Your objective —
Without including any images, set down the records below exactly.

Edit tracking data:
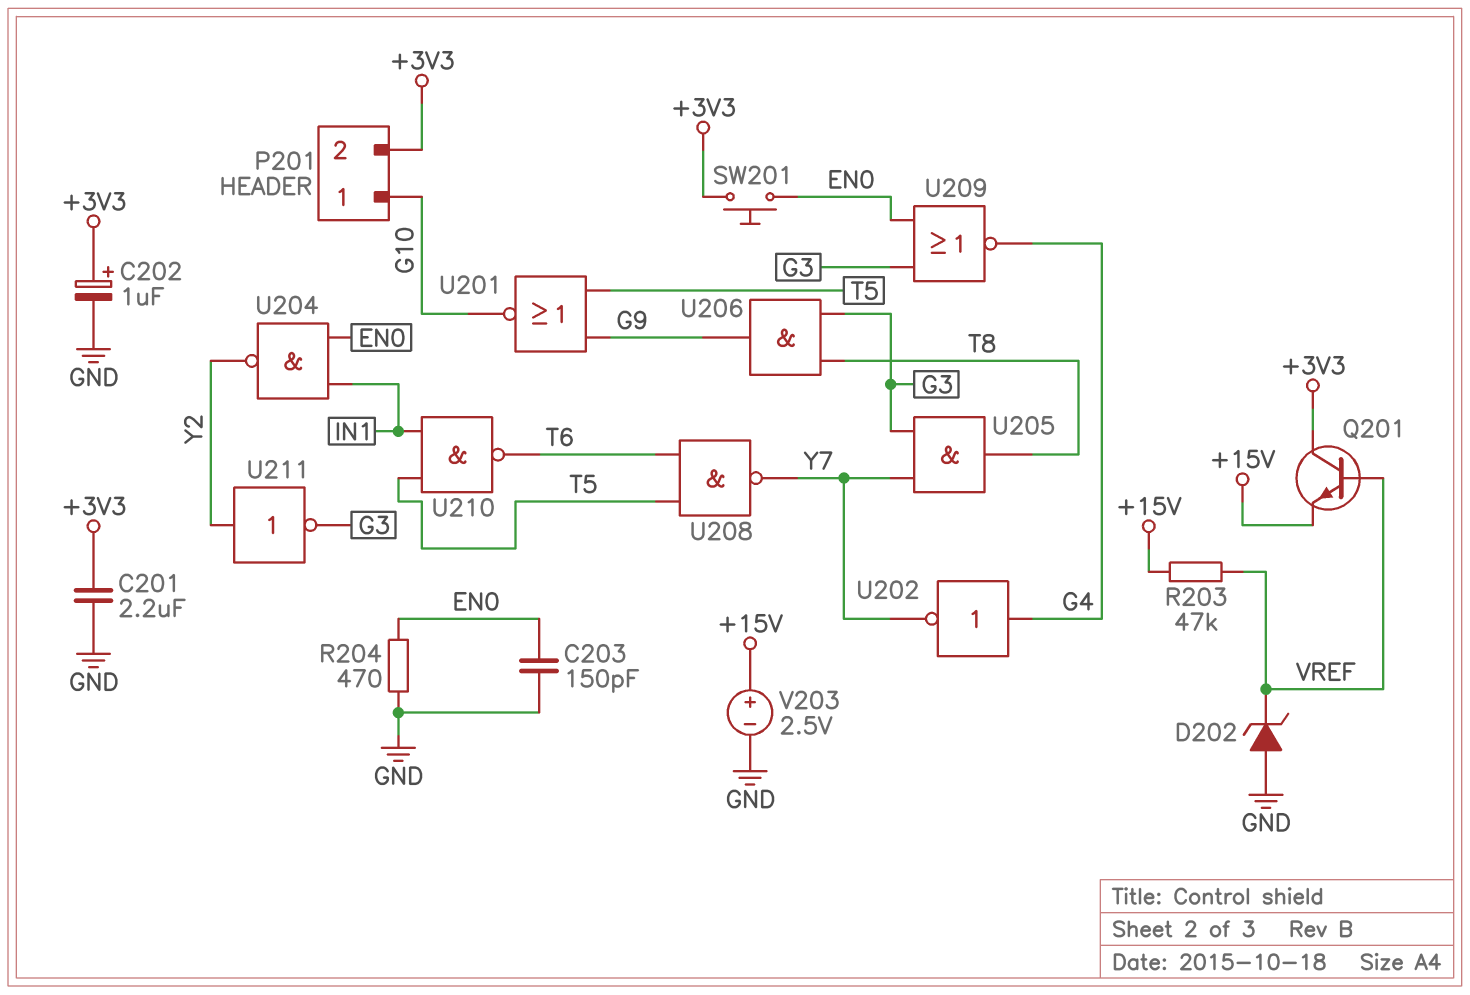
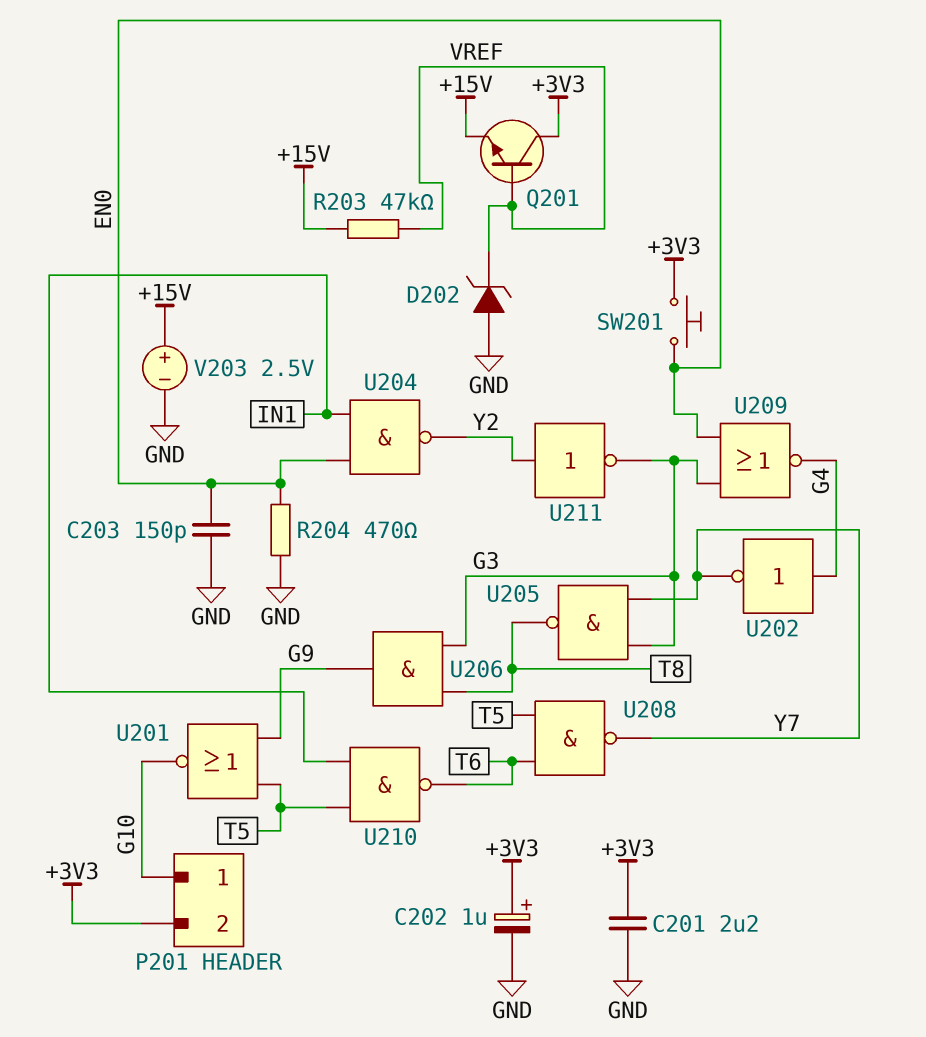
U205: AND (in G3, in Y7, out T8) -> NAND (in G3, in Y7, out T8)

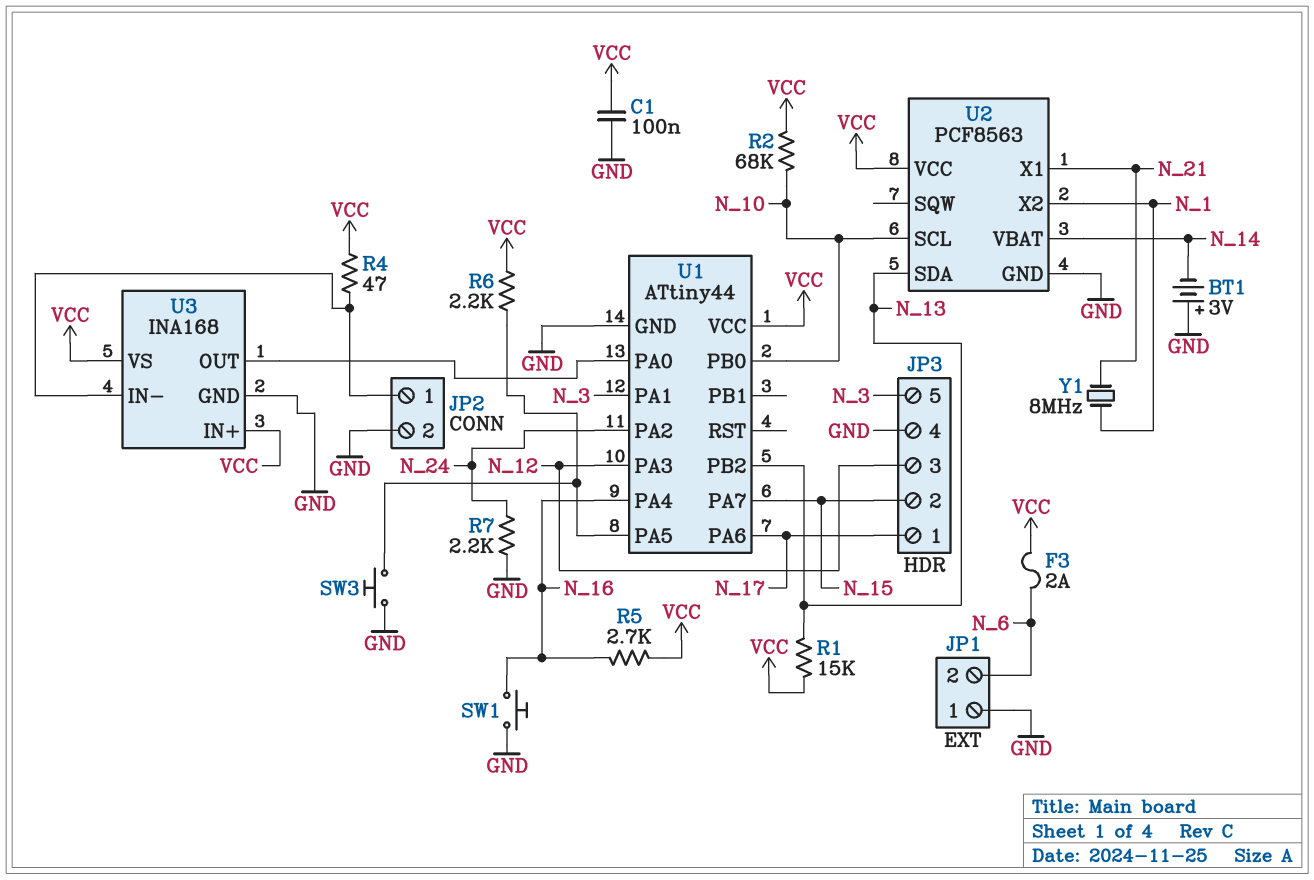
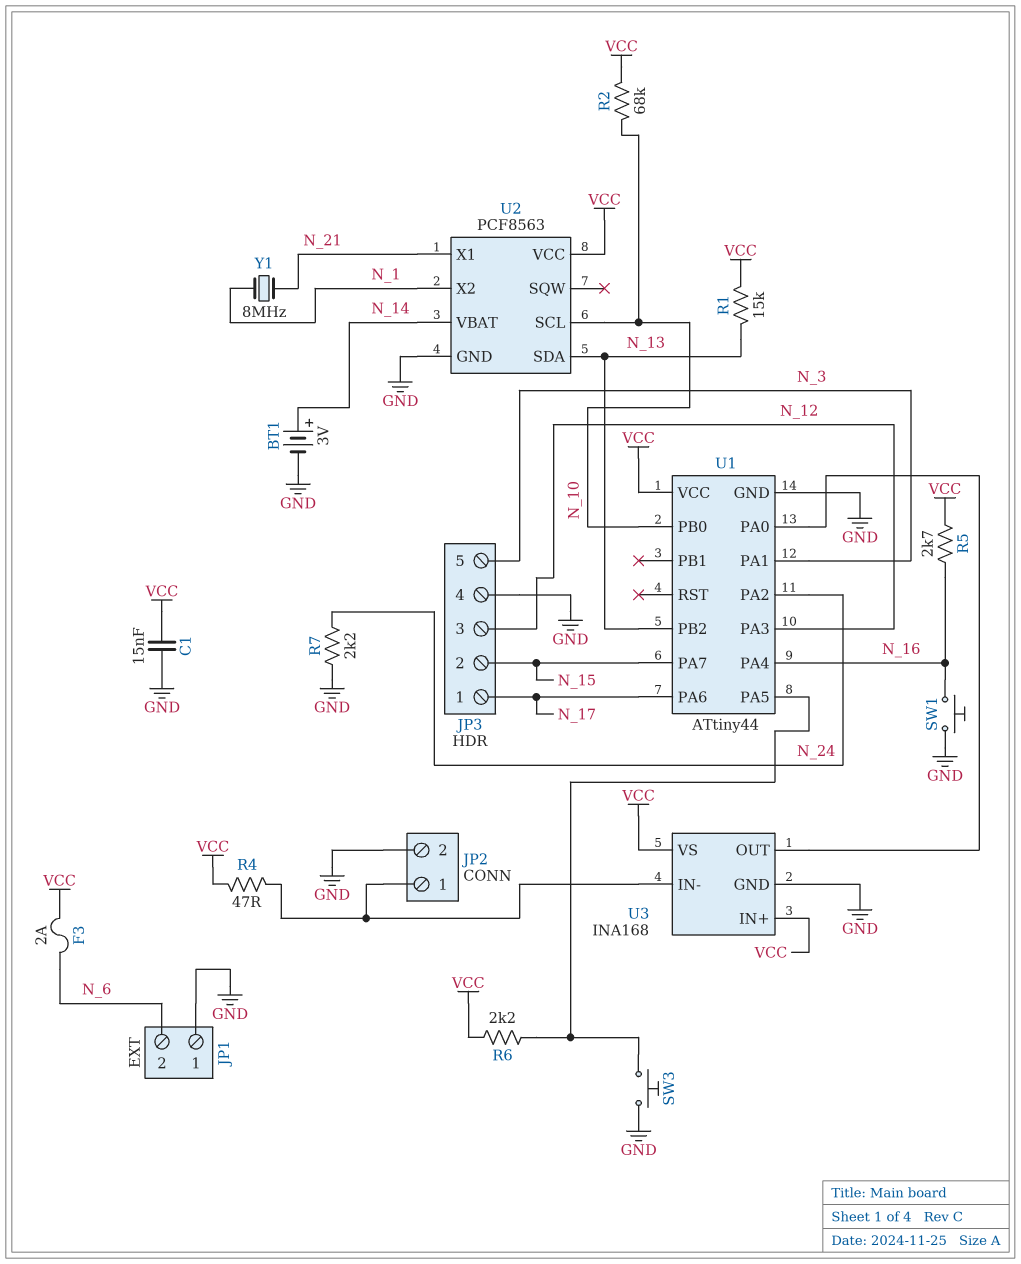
BT1: 3V (plus GND, minus N_14) -> 3V (plus N_14, minus GND)
C1: 100nF (GND, VCC) -> 15nF (GND, VCC)

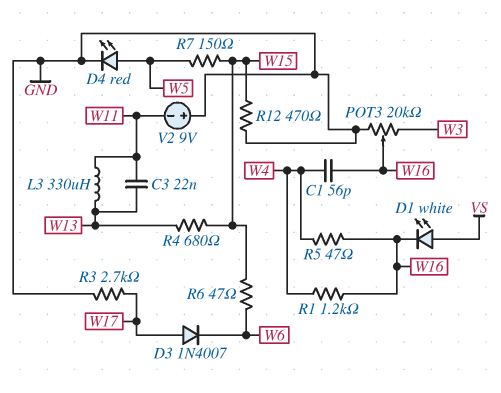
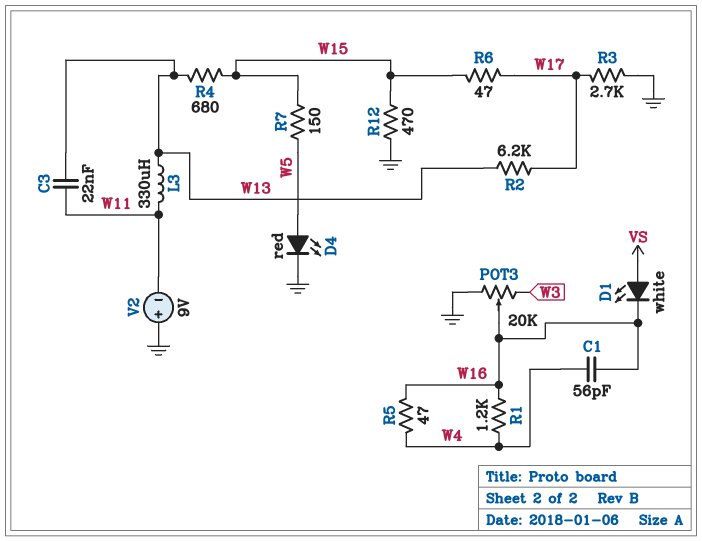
D3: diode 1N4007 (A W17, K W6) -> none
R2: none -> 6.2k (W13, W17)
R6: 47 (W6, W15) -> 47 (W15, W17)

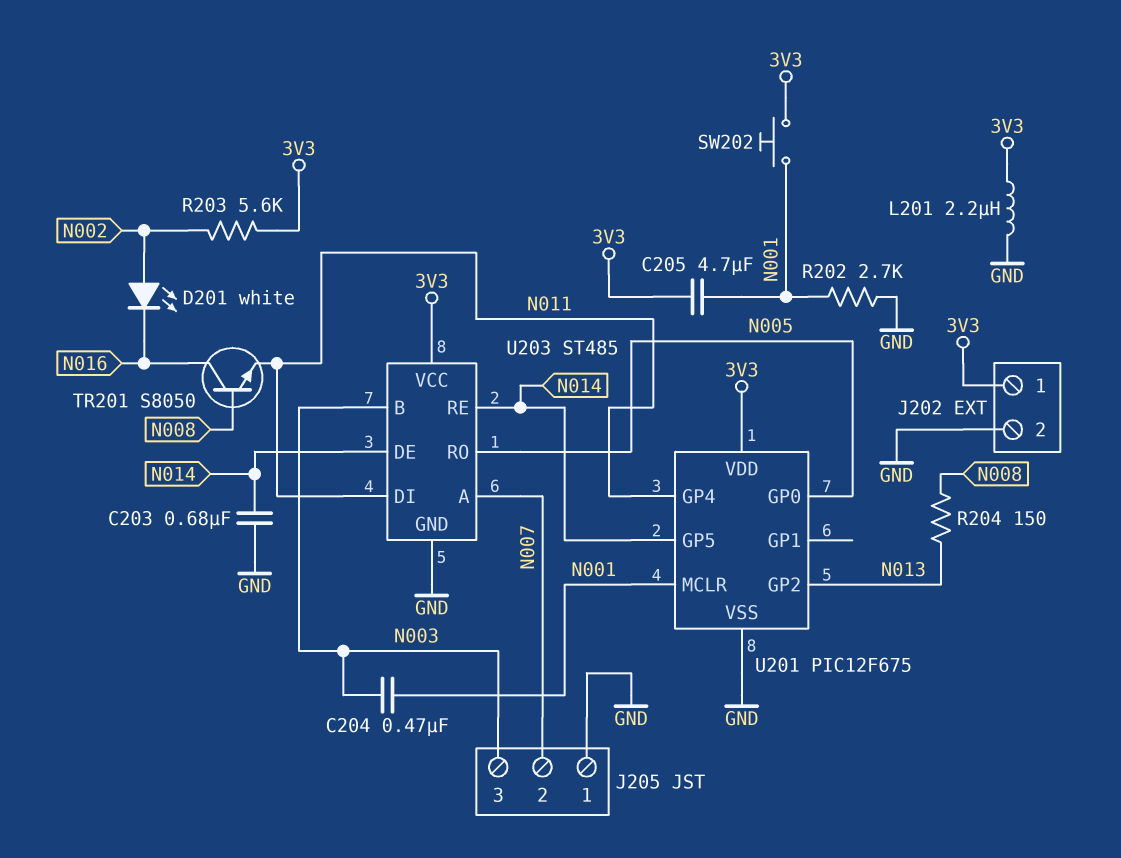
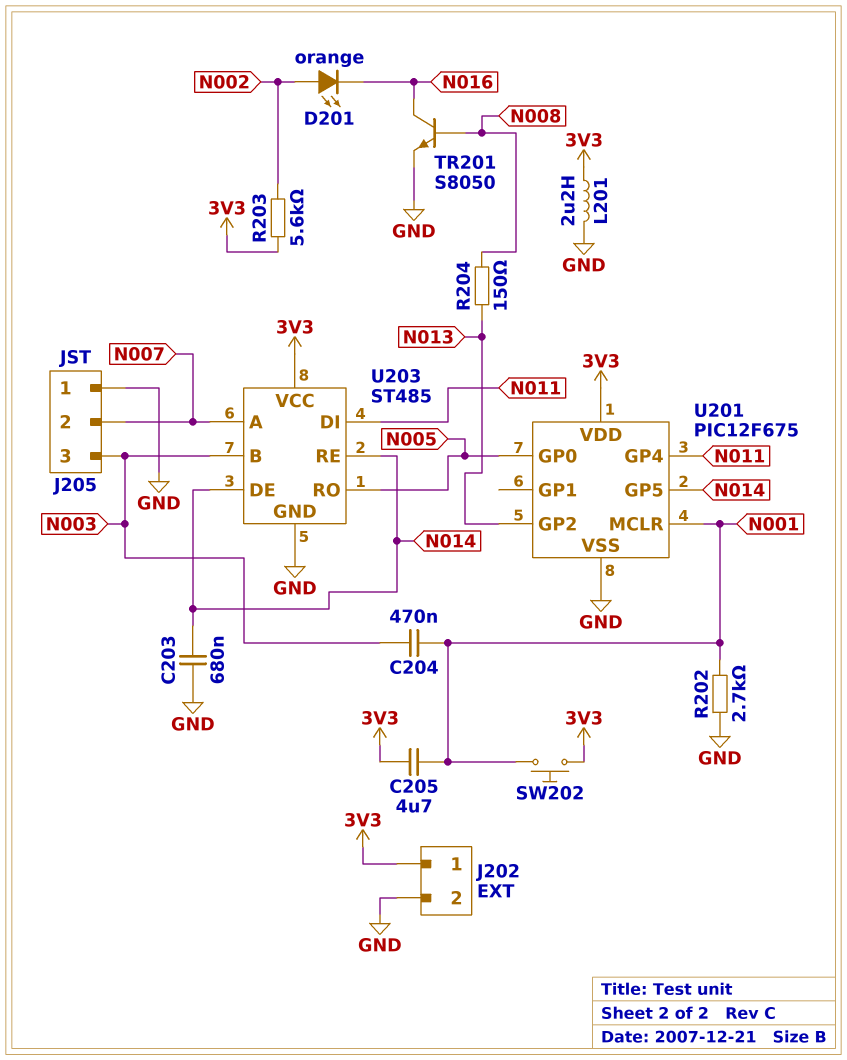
D201: LED white (A N002, K N016) -> LED orange (A N002, K N016)
TR201: NPN S8050 (B N008, C N016, E N011) -> NPN S8050 (B N008, C N016, E GND)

Result below —
U205: AND (in G3, in Y7, out T8) -> NAND (in G3, in Y7, out T8)

BT1: 3V (plus GND, minus N_14) -> 3V (plus N_14, minus GND)
C1: 100nF (GND, VCC) -> 15nF (GND, VCC)

D3: diode 1N4007 (A W17, K W6) -> none
R2: none -> 6.2k (W13, W17)
R6: 47 (W6, W15) -> 47 (W15, W17)

D201: LED white (A N002, K N016) -> LED orange (A N002, K N016)
TR201: NPN S8050 (B N008, C N016, E N011) -> NPN S8050 (B N008, C N016, E GND)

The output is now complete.